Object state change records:
+ + + + + + +
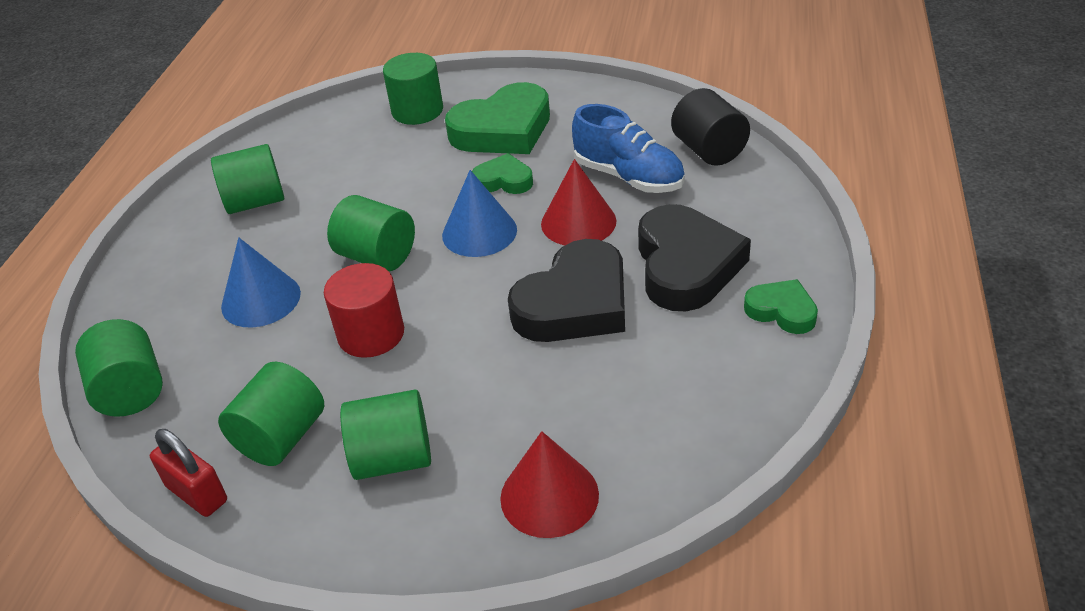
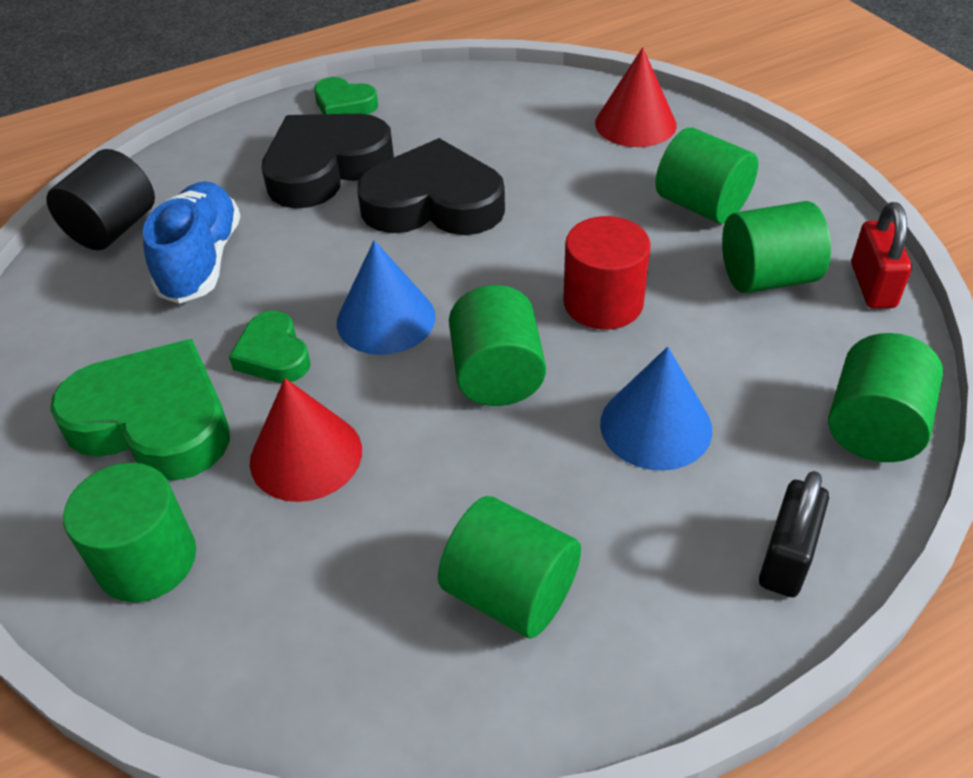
camera: 130 degrees left, 5 degrees up
red cone [541,159,617,245] -> red cone moved to [250,378,362,502]
green heart [744,279,818,334] -> green heart turned 60 degrees counterclockwise [314,77,378,114]
none -> black padlock [759,471,829,597]

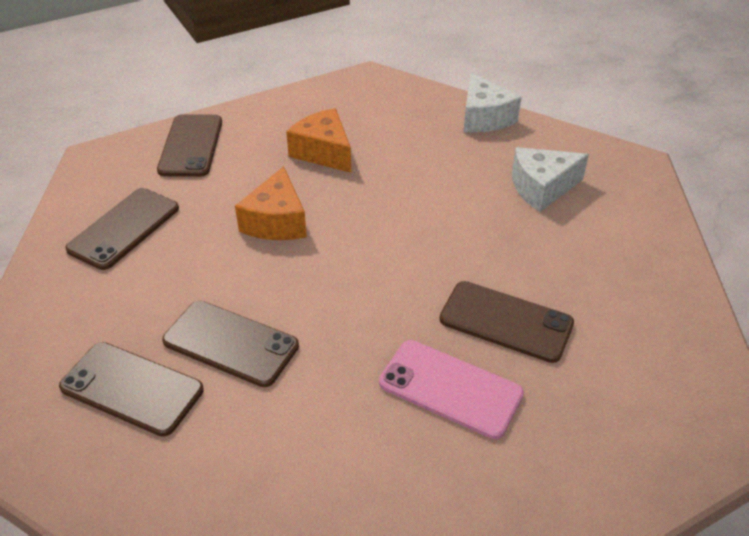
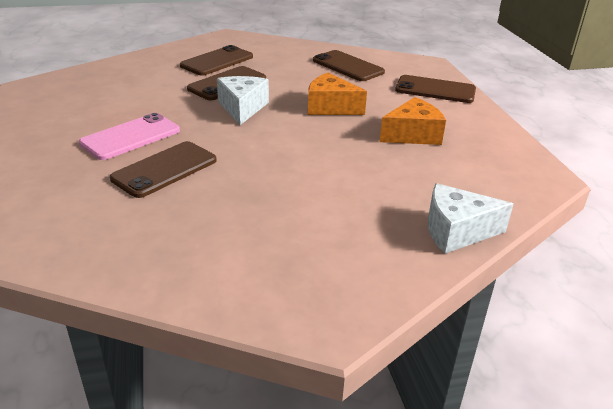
camera: 105 degrees right, 10 degrees down
white cheese [512,147,589,212] -> white cheese moved to [217,76,269,125]

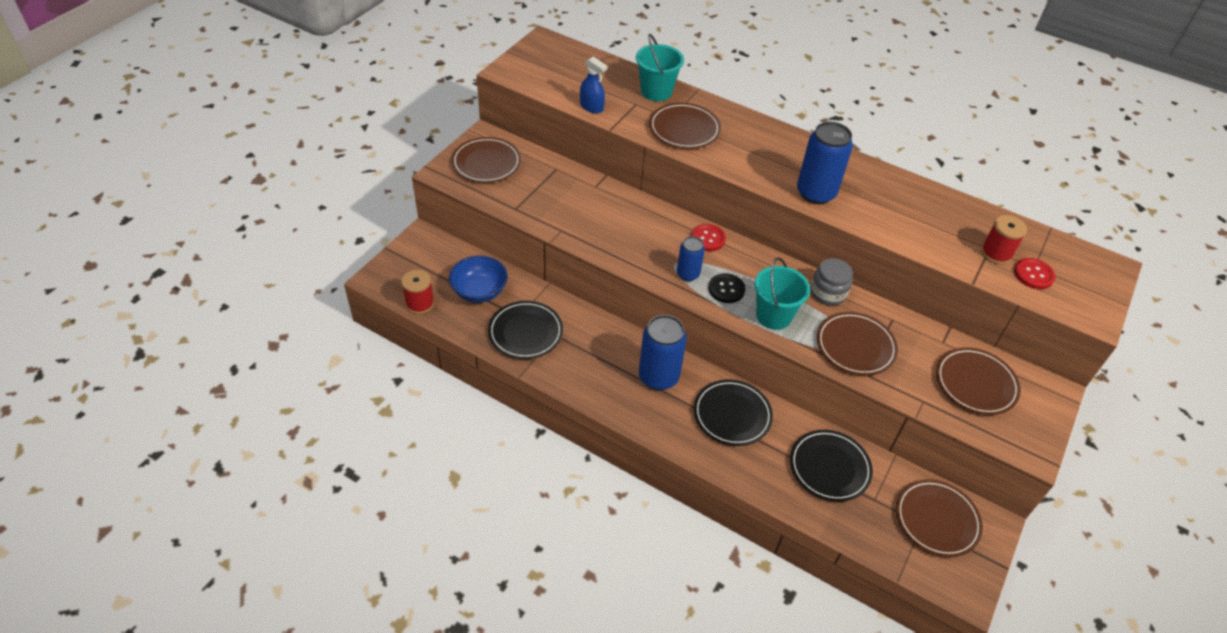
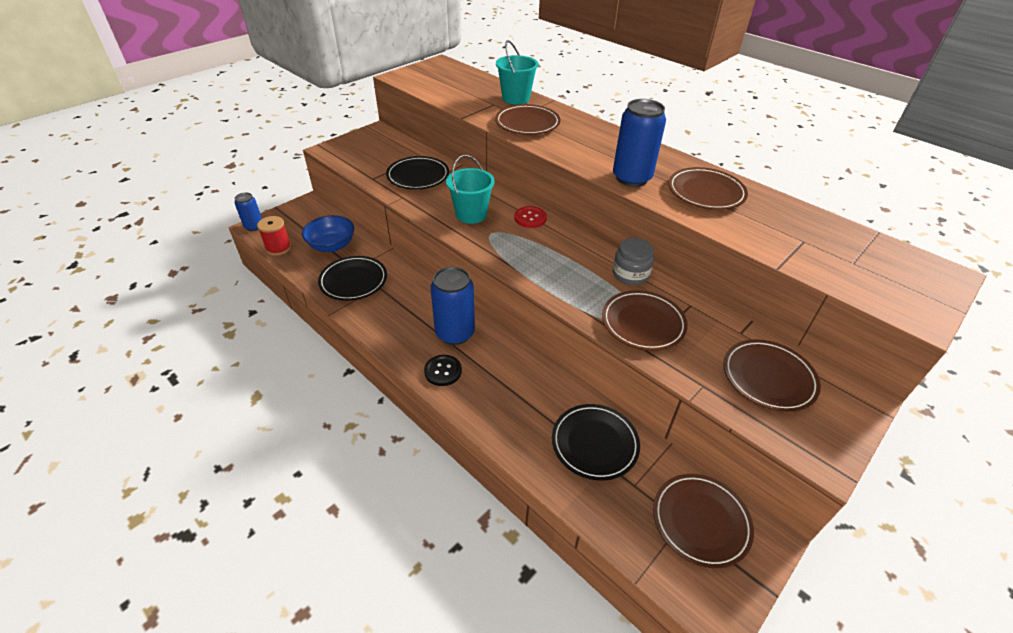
camera: 15 degrees right, 5 degrees down
brown plate [451,137,521,183] -> brown plate moved to [668,167,748,210]
blue spray bottle [580,57,607,113] -> none
blue can [677,236,705,281] -> blue can moved to [235,192,262,231]
black plate [694,379,773,446] -> black plate moved to [386,156,449,189]
black button [708,273,745,303] -> black button moved to [424,355,462,386]
turquoise bucket [755,257,810,330] -> turquoise bucket moved to [446,155,495,224]
red spool [981,215,1027,264] -> none
red button [1014,258,1055,289] -> none

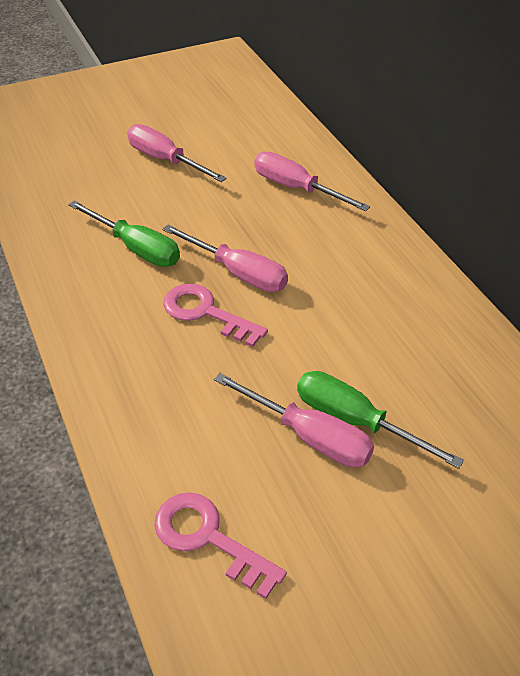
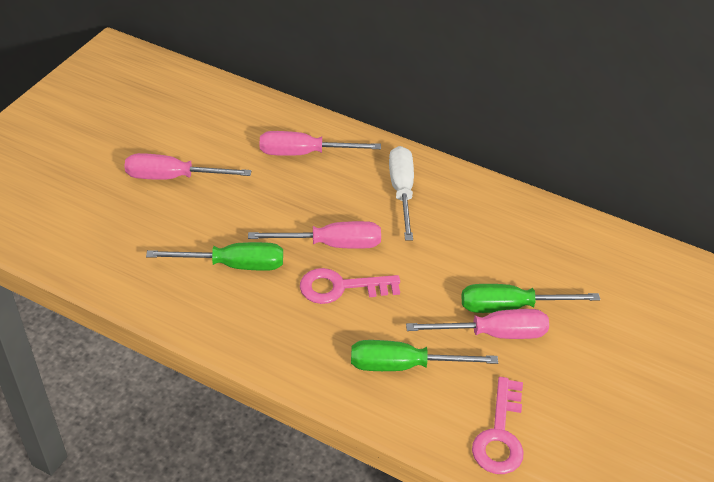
camera: 40 degrees left, 0 degrees up
pink key [154,492,287,599] -> pink key turned 75 degrees counterclockwise [472,377,524,474]
none -> green screwdriver [351,340,498,371]
none -> white screwdriver [389,146,414,241]

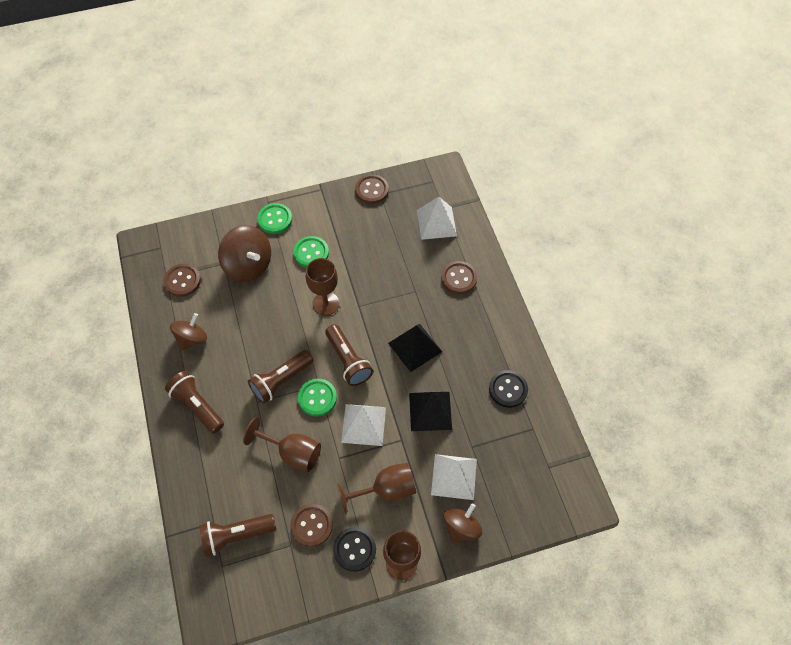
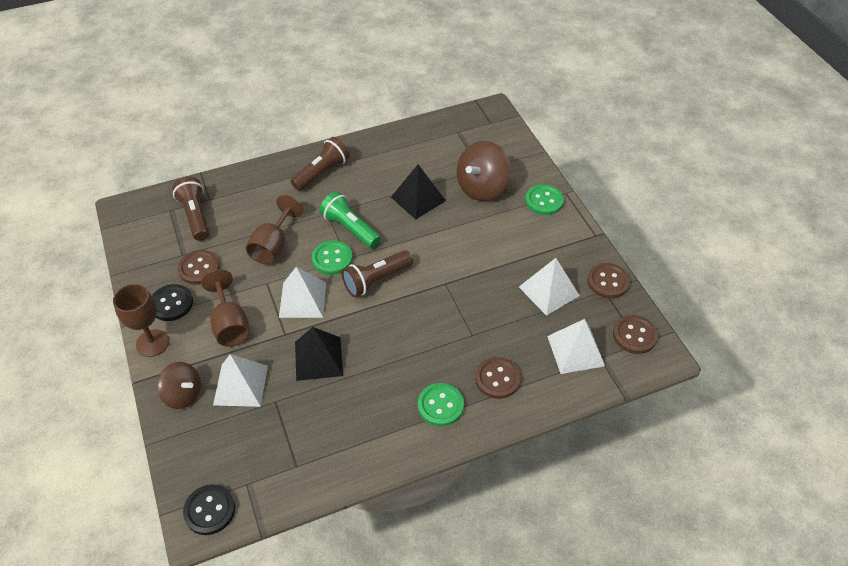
camera: 85 degrees right, 10 degrees down
brown button [164,264,201,297] -> brown button moved to [613,315,658,354]
brown spinning top [170,313,207,351] -> none
brown flashlight [248,350,313,404] -> green flashlight [319,191,381,248]
green button [293,236,329,268] -> green button moved to [418,383,464,426]
brown goblet [306,258,339,316] -> none
black pyramid [388,324,442,372] -> black pyramid moved to [391,165,446,219]
black button [489,370,528,408] -> black button moved to [183,484,235,535]
none -> white pyramid [519,258,580,316]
+ + + + + + +
Exercise:
Leave every picture out and output the records exactly.

Answer to this task:
camera: 130 degrees left, 5 degrees up
red cone [541,159,617,245] -> red cone moved to [250,378,362,502]
green heart [744,279,818,334] -> green heart turned 60 degrees counterclockwise [314,77,378,114]
none -> black padlock [759,471,829,597]

camera: 105 degrees right, 10 degrees down
white cheese [512,147,589,212] -> white cheese moved to [217,76,269,125]

camera: 15 degrees right, 5 degrees down
brown plate [451,137,521,183] -> brown plate moved to [668,167,748,210]
blue spray bottle [580,57,607,113] -> none
blue can [677,236,705,281] -> blue can moved to [235,192,262,231]
black plate [694,379,773,446] -> black plate moved to [386,156,449,189]
black button [708,273,745,303] -> black button moved to [424,355,462,386]
turquoise bucket [755,257,810,330] -> turquoise bucket moved to [446,155,495,224]
red spool [981,215,1027,264] -> none
red button [1014,258,1055,289] -> none

camera: 40 degrees left, 0 degrees up
pink key [154,492,287,599] -> pink key turned 75 degrees counterclockwise [472,377,524,474]
none -> green screwdriver [351,340,498,371]
none -> white screwdriver [389,146,414,241]

camera: 85 degrees right, 10 degrees down
brown button [164,264,201,297] -> brown button moved to [613,315,658,354]
brown spinning top [170,313,207,351] -> none
brown flashlight [248,350,313,404] -> green flashlight [319,191,381,248]
green button [293,236,329,268] -> green button moved to [418,383,464,426]
brown goblet [306,258,339,316] -> none
black pyramid [388,324,442,372] -> black pyramid moved to [391,165,446,219]
black button [489,370,528,408] -> black button moved to [183,484,235,535]
none -> white pyramid [519,258,580,316]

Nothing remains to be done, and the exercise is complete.